The problem >>
Copy exactly, beginning with the line holding "DHT pin DATA: D7 -> D0" and ending with the final line of the data beneath this task; copy nothing else, and leave out every picture.
============================================================
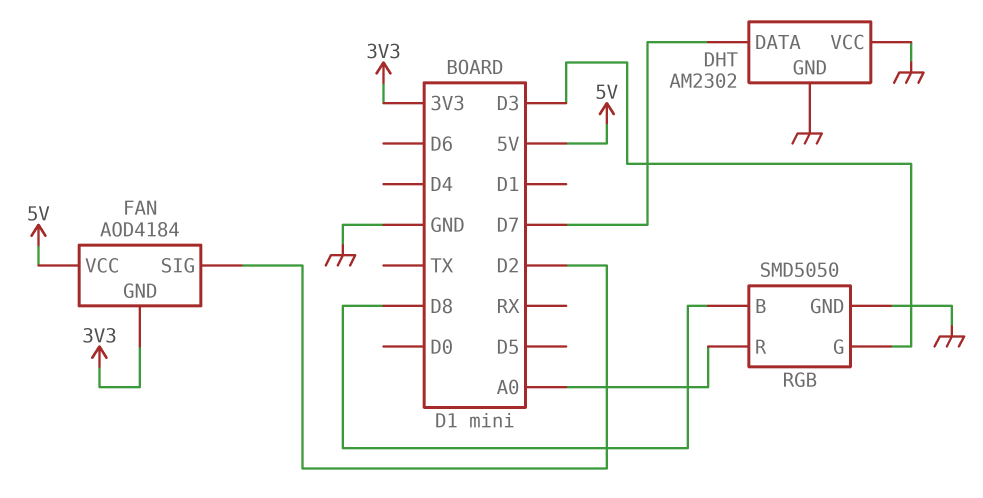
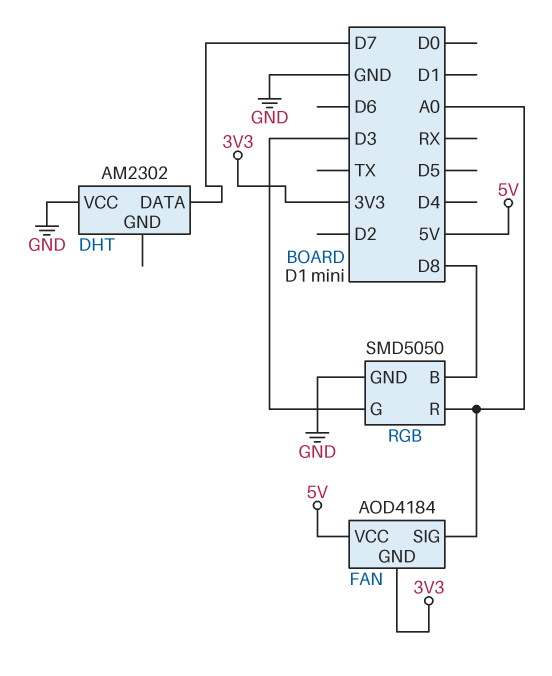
DHT pin GND: GND -> none
FAN pin SIG: D2 -> A0

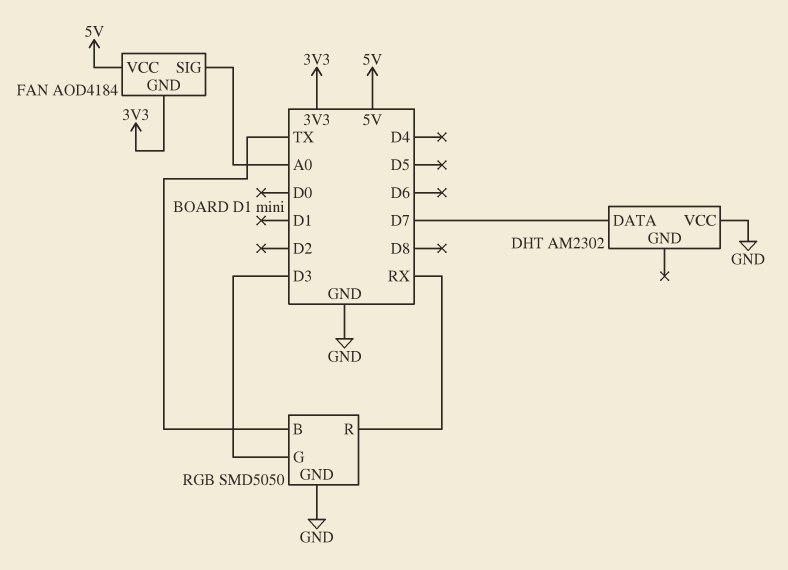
RGB pin B: D8 -> TX
RGB pin R: A0 -> RX

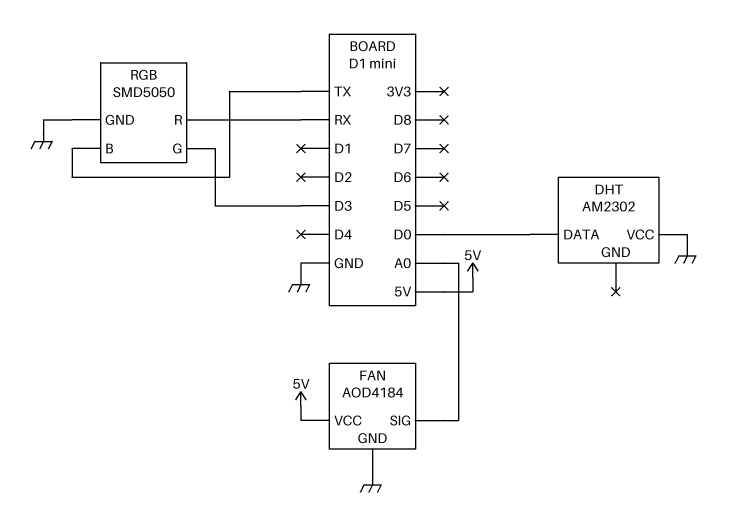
DHT pin DATA: D7 -> D0
FAN pin GND: 3V3 -> GND

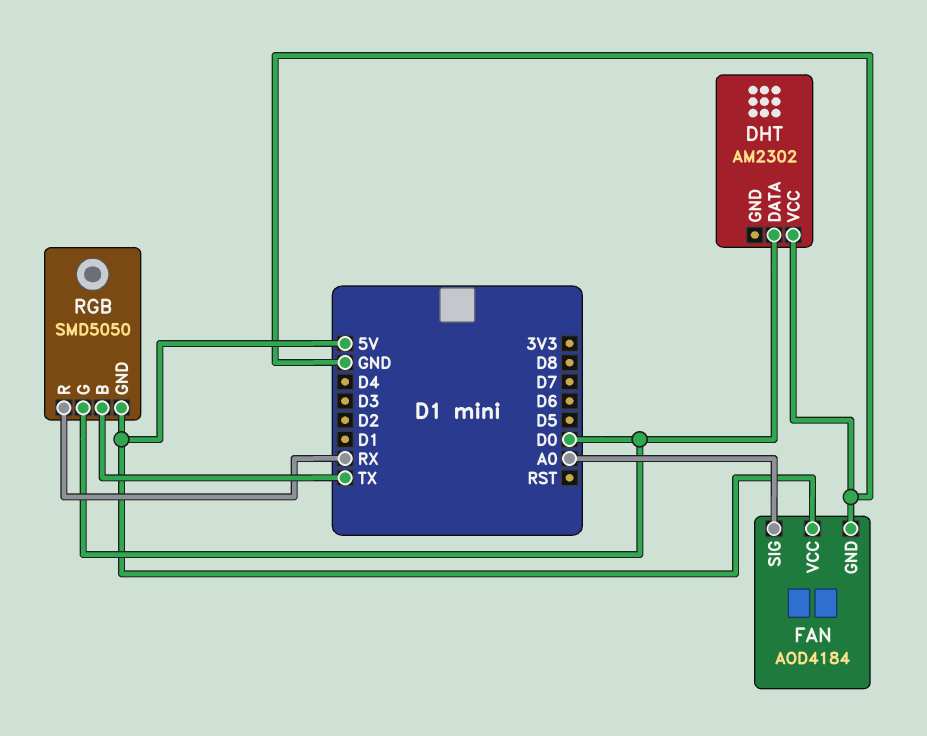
RGB pin G: D3 -> D0
RGB pin GND: GND -> 5V

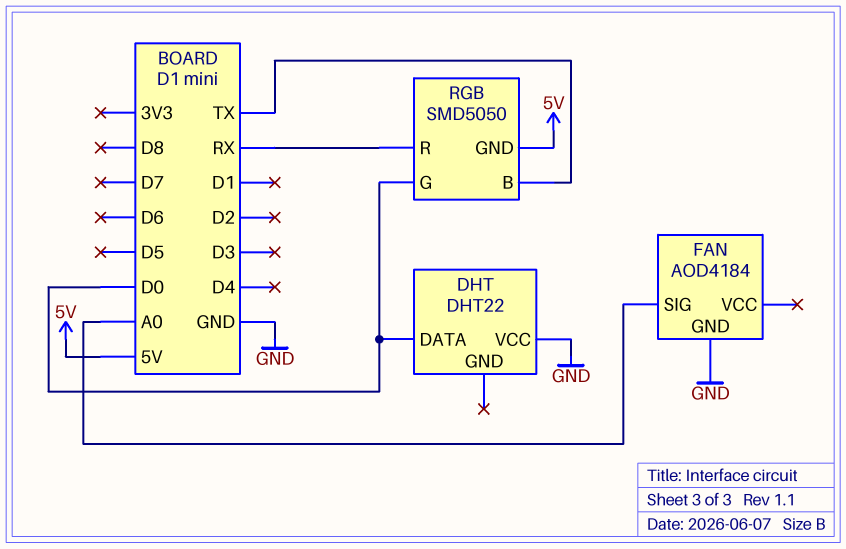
DHT: AM2302 -> DHT22
FAN pin VCC: 5V -> none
============================================================
Task solution >>
DHT pin DATA: D7 -> D0
FAN pin GND: 3V3 -> GND

RGB pin G: D3 -> D0
RGB pin GND: GND -> 5V

DHT: AM2302 -> DHT22
FAN pin VCC: 5V -> none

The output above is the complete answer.